- **What the exercise asks**
Write the entries below out again exactly, but skip the pictures.

Segment Open

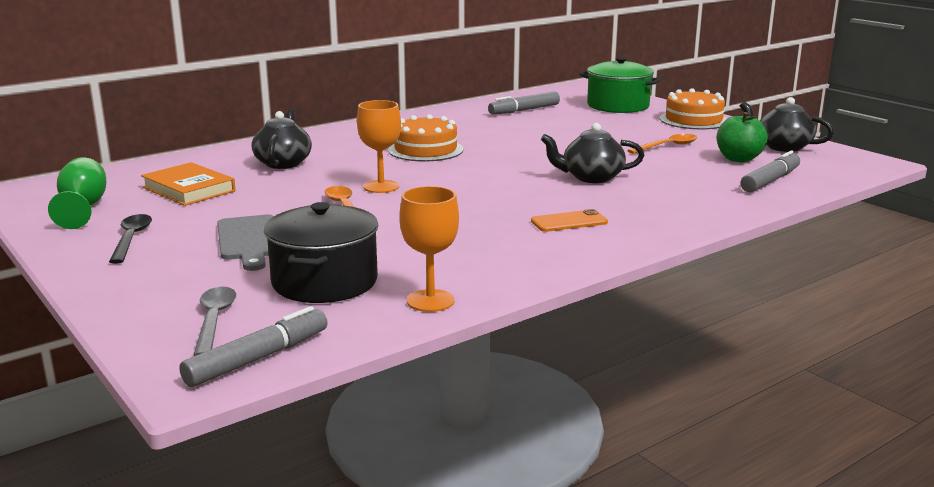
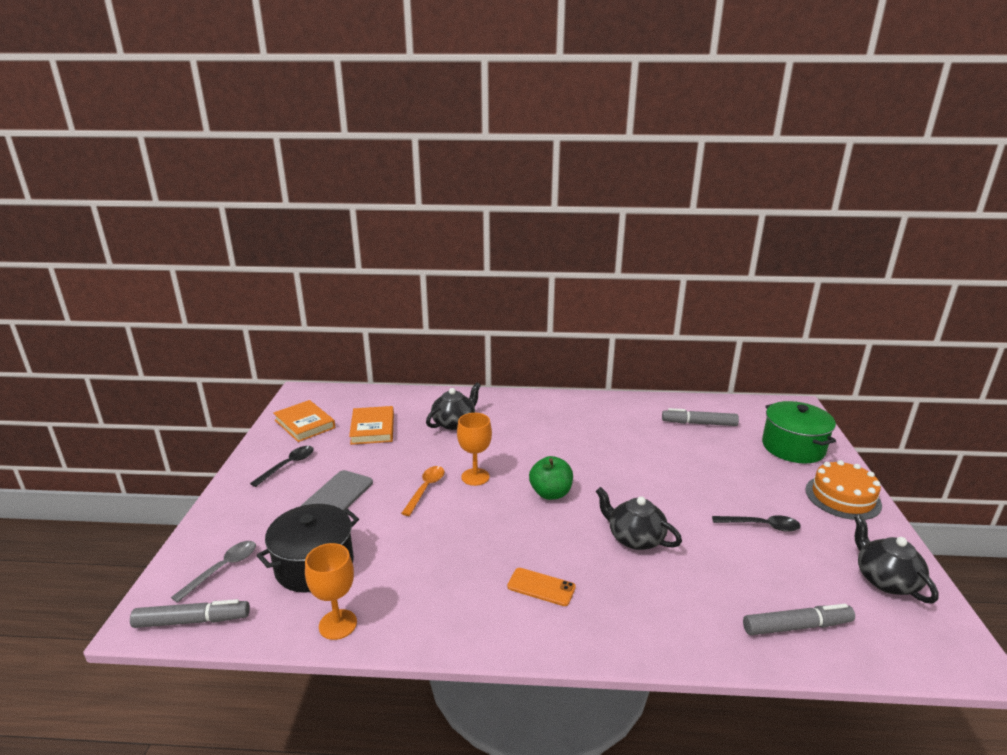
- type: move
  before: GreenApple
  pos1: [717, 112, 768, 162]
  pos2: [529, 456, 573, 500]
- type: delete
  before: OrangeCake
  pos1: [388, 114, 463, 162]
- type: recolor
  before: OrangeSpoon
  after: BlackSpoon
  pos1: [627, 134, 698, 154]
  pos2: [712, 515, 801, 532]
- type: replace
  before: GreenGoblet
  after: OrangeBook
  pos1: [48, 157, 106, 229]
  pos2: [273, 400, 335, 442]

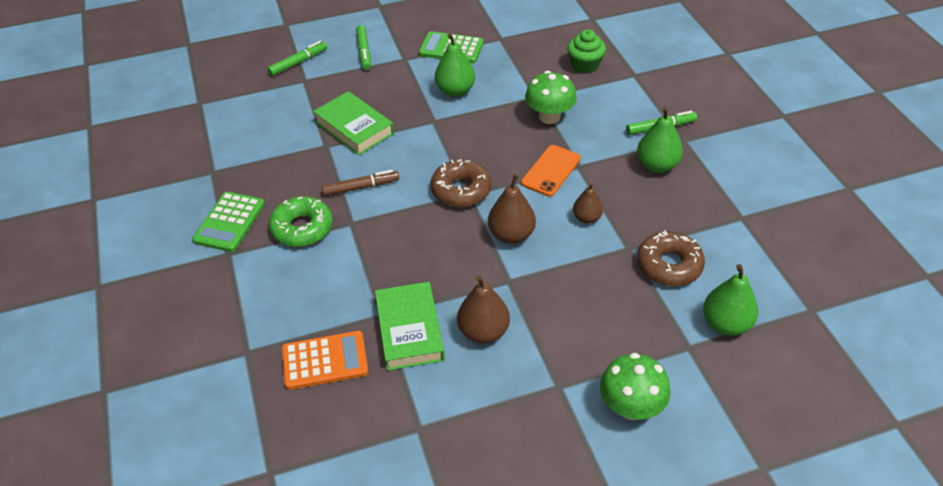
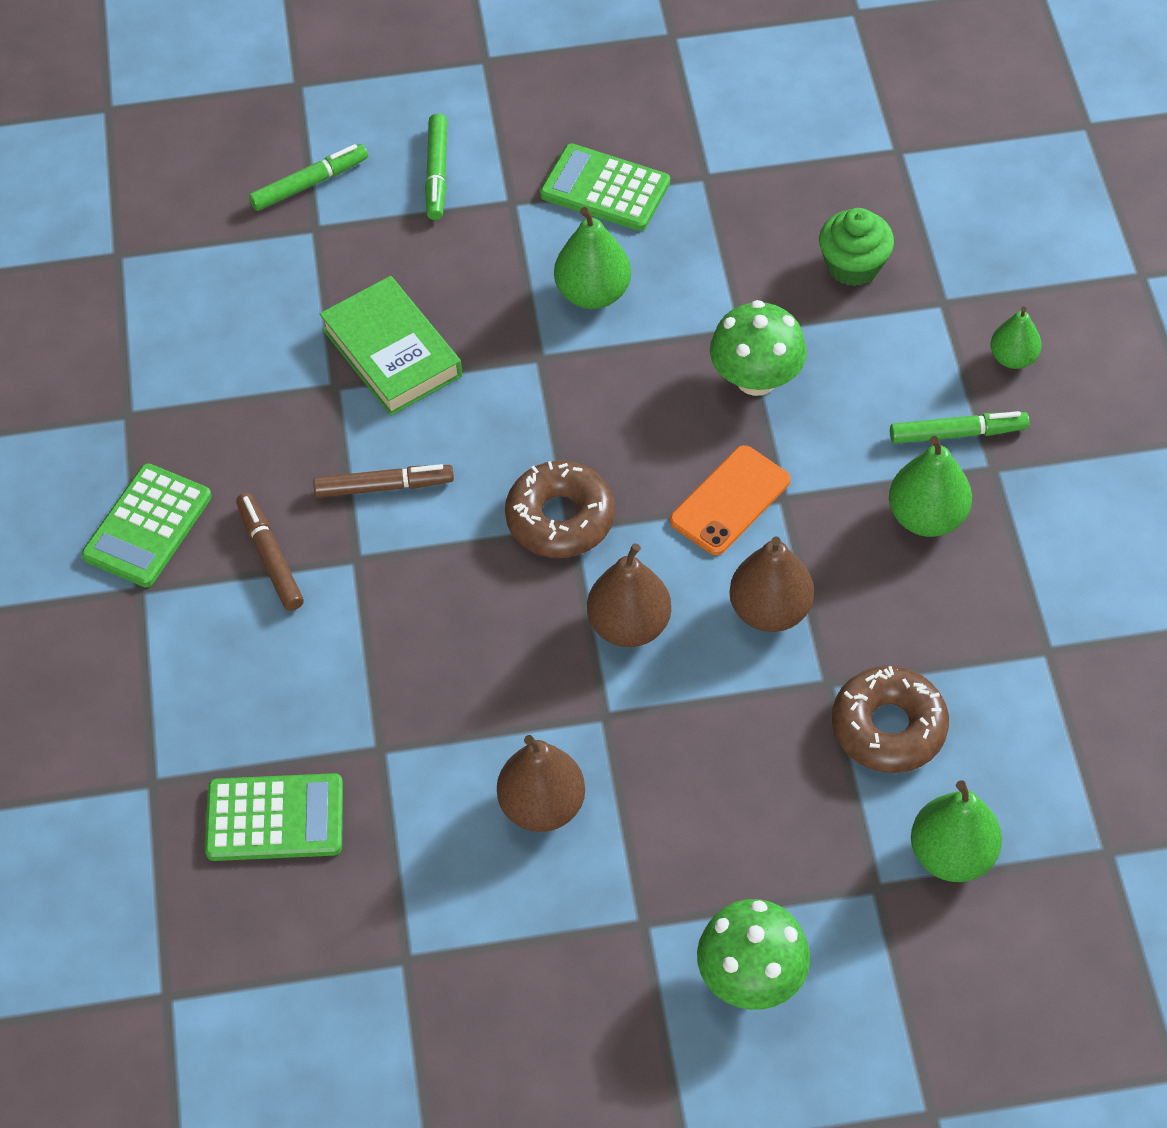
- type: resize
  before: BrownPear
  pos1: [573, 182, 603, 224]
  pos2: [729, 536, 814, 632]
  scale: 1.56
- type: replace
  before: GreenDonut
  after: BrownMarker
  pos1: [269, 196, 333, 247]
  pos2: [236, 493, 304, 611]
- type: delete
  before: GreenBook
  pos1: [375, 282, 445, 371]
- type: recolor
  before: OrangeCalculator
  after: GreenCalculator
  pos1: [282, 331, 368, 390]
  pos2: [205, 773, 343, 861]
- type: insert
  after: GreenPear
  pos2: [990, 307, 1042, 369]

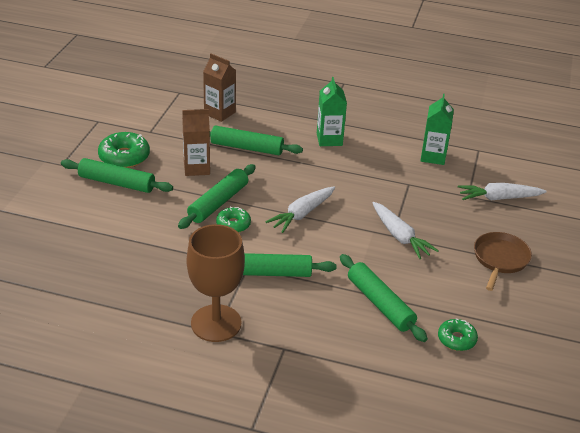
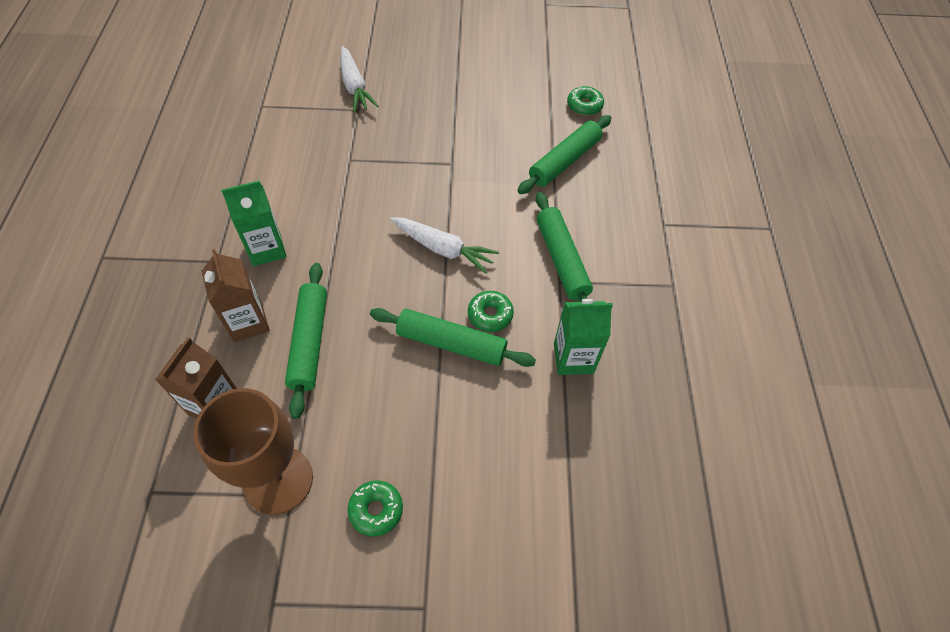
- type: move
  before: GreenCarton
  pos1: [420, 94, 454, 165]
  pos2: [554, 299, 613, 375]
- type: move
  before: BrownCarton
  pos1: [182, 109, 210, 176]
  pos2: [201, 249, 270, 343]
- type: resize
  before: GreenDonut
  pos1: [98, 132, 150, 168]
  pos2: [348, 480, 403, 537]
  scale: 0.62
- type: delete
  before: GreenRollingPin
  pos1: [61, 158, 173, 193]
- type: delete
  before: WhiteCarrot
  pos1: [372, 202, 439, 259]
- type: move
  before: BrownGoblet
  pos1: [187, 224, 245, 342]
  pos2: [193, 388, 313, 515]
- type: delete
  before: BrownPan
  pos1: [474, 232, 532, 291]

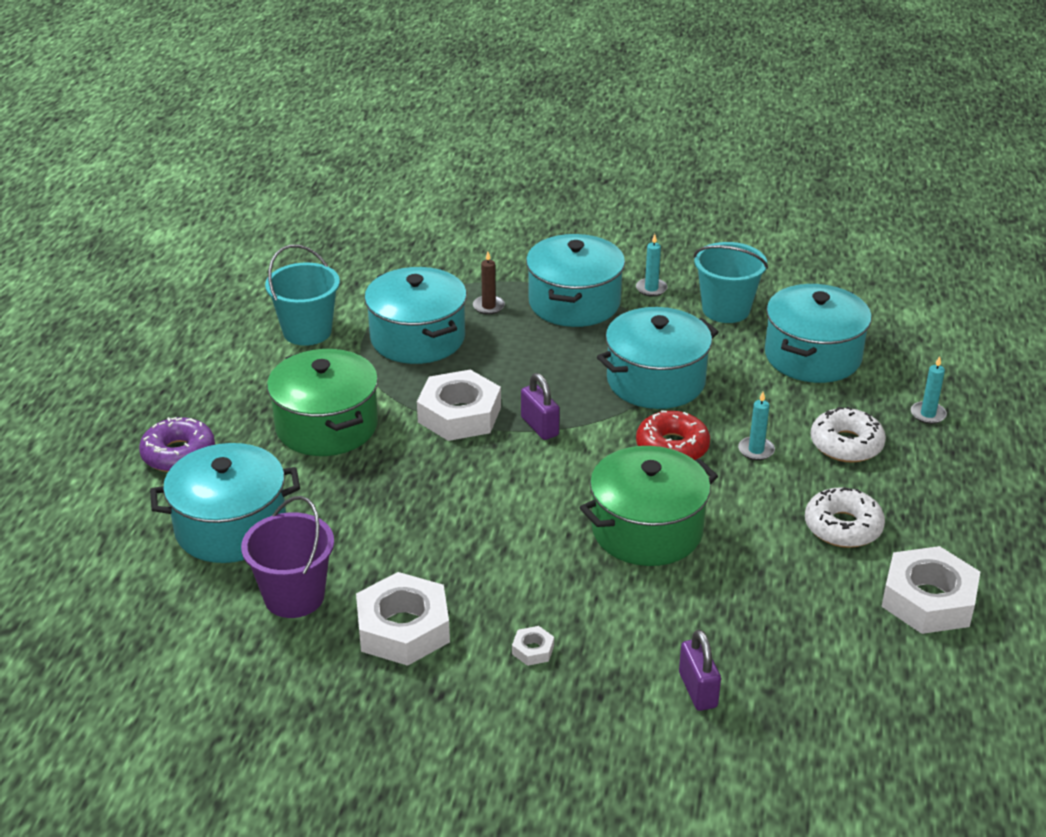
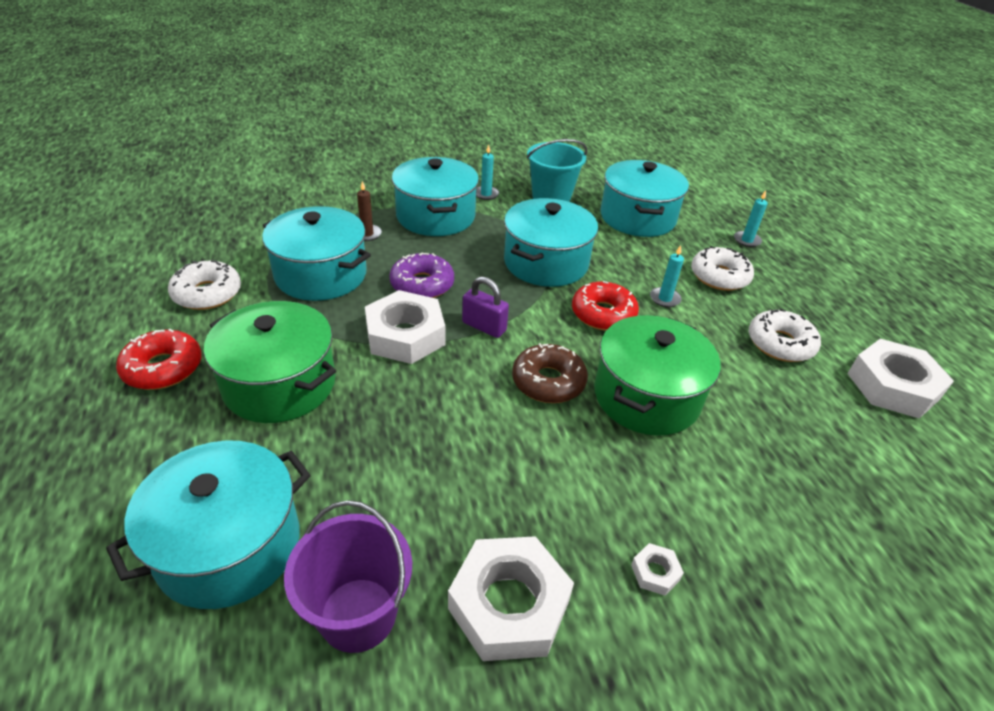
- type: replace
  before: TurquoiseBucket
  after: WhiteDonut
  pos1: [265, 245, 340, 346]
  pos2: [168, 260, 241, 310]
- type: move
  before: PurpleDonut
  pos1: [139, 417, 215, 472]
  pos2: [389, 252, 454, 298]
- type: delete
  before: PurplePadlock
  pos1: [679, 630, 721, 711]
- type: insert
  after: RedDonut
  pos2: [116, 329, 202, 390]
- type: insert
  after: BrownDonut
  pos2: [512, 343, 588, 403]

Segment Closed

- **Solution**
- type: move
  before: GreenApple
  pos1: [717, 112, 768, 162]
  pos2: [529, 456, 573, 500]
- type: delete
  before: OrangeCake
  pos1: [388, 114, 463, 162]
- type: recolor
  before: OrangeSpoon
  after: BlackSpoon
  pos1: [627, 134, 698, 154]
  pos2: [712, 515, 801, 532]
- type: replace
  before: GreenGoblet
  after: OrangeBook
  pos1: [48, 157, 106, 229]
  pos2: [273, 400, 335, 442]

- type: resize
  before: BrownPear
  pos1: [573, 182, 603, 224]
  pos2: [729, 536, 814, 632]
  scale: 1.56
- type: replace
  before: GreenDonut
  after: BrownMarker
  pos1: [269, 196, 333, 247]
  pos2: [236, 493, 304, 611]
- type: delete
  before: GreenBook
  pos1: [375, 282, 445, 371]
- type: recolor
  before: OrangeCalculator
  after: GreenCalculator
  pos1: [282, 331, 368, 390]
  pos2: [205, 773, 343, 861]
- type: insert
  after: GreenPear
  pos2: [990, 307, 1042, 369]

- type: move
  before: GreenCarton
  pos1: [420, 94, 454, 165]
  pos2: [554, 299, 613, 375]
- type: move
  before: BrownCarton
  pos1: [182, 109, 210, 176]
  pos2: [201, 249, 270, 343]
- type: resize
  before: GreenDonut
  pos1: [98, 132, 150, 168]
  pos2: [348, 480, 403, 537]
  scale: 0.62
- type: delete
  before: GreenRollingPin
  pos1: [61, 158, 173, 193]
- type: delete
  before: WhiteCarrot
  pos1: [372, 202, 439, 259]
- type: move
  before: BrownGoblet
  pos1: [187, 224, 245, 342]
  pos2: [193, 388, 313, 515]
- type: delete
  before: BrownPan
  pos1: [474, 232, 532, 291]

- type: replace
  before: TurquoiseBucket
  after: WhiteDonut
  pos1: [265, 245, 340, 346]
  pos2: [168, 260, 241, 310]
- type: move
  before: PurpleDonut
  pos1: [139, 417, 215, 472]
  pos2: [389, 252, 454, 298]
- type: delete
  before: PurplePadlock
  pos1: [679, 630, 721, 711]
- type: insert
  after: RedDonut
  pos2: [116, 329, 202, 390]
- type: insert
  after: BrownDonut
  pos2: [512, 343, 588, 403]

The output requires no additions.